- _Task material_:
══════════
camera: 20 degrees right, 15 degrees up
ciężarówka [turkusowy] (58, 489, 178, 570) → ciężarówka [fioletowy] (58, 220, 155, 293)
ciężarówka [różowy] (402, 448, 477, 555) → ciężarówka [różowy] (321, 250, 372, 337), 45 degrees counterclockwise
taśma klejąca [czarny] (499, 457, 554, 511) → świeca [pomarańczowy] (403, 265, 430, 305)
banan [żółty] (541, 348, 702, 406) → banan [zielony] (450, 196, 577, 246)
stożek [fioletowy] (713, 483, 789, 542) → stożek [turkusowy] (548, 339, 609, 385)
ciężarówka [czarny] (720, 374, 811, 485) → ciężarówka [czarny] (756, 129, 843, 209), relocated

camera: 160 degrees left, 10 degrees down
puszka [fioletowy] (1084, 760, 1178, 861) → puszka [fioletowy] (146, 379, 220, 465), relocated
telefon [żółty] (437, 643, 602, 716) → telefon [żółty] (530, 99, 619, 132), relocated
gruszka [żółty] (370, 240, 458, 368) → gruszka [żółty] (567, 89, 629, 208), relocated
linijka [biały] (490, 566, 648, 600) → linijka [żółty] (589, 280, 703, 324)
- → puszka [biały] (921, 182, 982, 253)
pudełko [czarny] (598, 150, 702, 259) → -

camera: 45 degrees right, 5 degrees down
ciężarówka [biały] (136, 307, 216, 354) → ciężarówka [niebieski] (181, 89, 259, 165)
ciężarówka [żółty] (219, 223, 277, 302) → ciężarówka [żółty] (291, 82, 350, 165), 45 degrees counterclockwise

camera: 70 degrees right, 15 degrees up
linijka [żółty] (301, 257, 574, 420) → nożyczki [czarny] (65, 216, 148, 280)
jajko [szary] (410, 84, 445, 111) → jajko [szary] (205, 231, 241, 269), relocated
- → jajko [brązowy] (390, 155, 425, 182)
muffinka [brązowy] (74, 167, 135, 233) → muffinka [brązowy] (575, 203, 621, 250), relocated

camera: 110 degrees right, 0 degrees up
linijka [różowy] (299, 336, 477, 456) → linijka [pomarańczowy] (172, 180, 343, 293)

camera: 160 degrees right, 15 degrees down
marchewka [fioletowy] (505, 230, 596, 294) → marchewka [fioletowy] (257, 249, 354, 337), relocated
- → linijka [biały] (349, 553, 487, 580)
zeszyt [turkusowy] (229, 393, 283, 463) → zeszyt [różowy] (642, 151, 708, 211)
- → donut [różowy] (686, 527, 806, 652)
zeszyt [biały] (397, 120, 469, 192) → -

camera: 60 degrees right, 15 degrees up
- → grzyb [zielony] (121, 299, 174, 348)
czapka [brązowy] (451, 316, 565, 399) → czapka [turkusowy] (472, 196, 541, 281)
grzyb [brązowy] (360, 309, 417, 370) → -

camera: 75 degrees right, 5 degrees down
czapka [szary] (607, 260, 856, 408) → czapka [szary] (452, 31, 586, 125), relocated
══════════
- _What to do_: An exact copy of the listing above is what this exercise asks for.

- _Finished task_:
camera: 20 degrees right, 15 degrees up
ciężarówka [turkusowy] (58, 489, 178, 570) → ciężarówka [fioletowy] (58, 220, 155, 293)
ciężarówka [różowy] (402, 448, 477, 555) → ciężarówka [różowy] (321, 250, 372, 337), 45 degrees counterclockwise
taśma klejąca [czarny] (499, 457, 554, 511) → świeca [pomarańczowy] (403, 265, 430, 305)
banan [żółty] (541, 348, 702, 406) → banan [zielony] (450, 196, 577, 246)
stożek [fioletowy] (713, 483, 789, 542) → stożek [turkusowy] (548, 339, 609, 385)
ciężarówka [czarny] (720, 374, 811, 485) → ciężarówka [czarny] (756, 129, 843, 209), relocated

camera: 160 degrees left, 10 degrees down
puszka [fioletowy] (1084, 760, 1178, 861) → puszka [fioletowy] (146, 379, 220, 465), relocated
telefon [żółty] (437, 643, 602, 716) → telefon [żółty] (530, 99, 619, 132), relocated
gruszka [żółty] (370, 240, 458, 368) → gruszka [żółty] (567, 89, 629, 208), relocated
linijka [biały] (490, 566, 648, 600) → linijka [żółty] (589, 280, 703, 324)
- → puszka [biały] (921, 182, 982, 253)
pudełko [czarny] (598, 150, 702, 259) → -

camera: 45 degrees right, 5 degrees down
ciężarówka [biały] (136, 307, 216, 354) → ciężarówka [niebieski] (181, 89, 259, 165)
ciężarówka [żółty] (219, 223, 277, 302) → ciężarówka [żółty] (291, 82, 350, 165), 45 degrees counterclockwise

camera: 70 degrees right, 15 degrees up
linijka [żółty] (301, 257, 574, 420) → nożyczki [czarny] (65, 216, 148, 280)
jajko [szary] (410, 84, 445, 111) → jajko [szary] (205, 231, 241, 269), relocated
- → jajko [brązowy] (390, 155, 425, 182)
muffinka [brązowy] (74, 167, 135, 233) → muffinka [brązowy] (575, 203, 621, 250), relocated

camera: 110 degrees right, 0 degrees up
linijka [różowy] (299, 336, 477, 456) → linijka [pomarańczowy] (172, 180, 343, 293)

camera: 160 degrees right, 15 degrees down
marchewka [fioletowy] (505, 230, 596, 294) → marchewka [fioletowy] (257, 249, 354, 337), relocated
- → linijka [biały] (349, 553, 487, 580)
zeszyt [turkusowy] (229, 393, 283, 463) → zeszyt [różowy] (642, 151, 708, 211)
- → donut [różowy] (686, 527, 806, 652)
zeszyt [biały] (397, 120, 469, 192) → -

camera: 60 degrees right, 15 degrees up
- → grzyb [zielony] (121, 299, 174, 348)
czapka [brązowy] (451, 316, 565, 399) → czapka [turkusowy] (472, 196, 541, 281)
grzyb [brązowy] (360, 309, 417, 370) → -

camera: 75 degrees right, 5 degrees down
czapka [szary] (607, 260, 856, 408) → czapka [szary] (452, 31, 586, 125), relocated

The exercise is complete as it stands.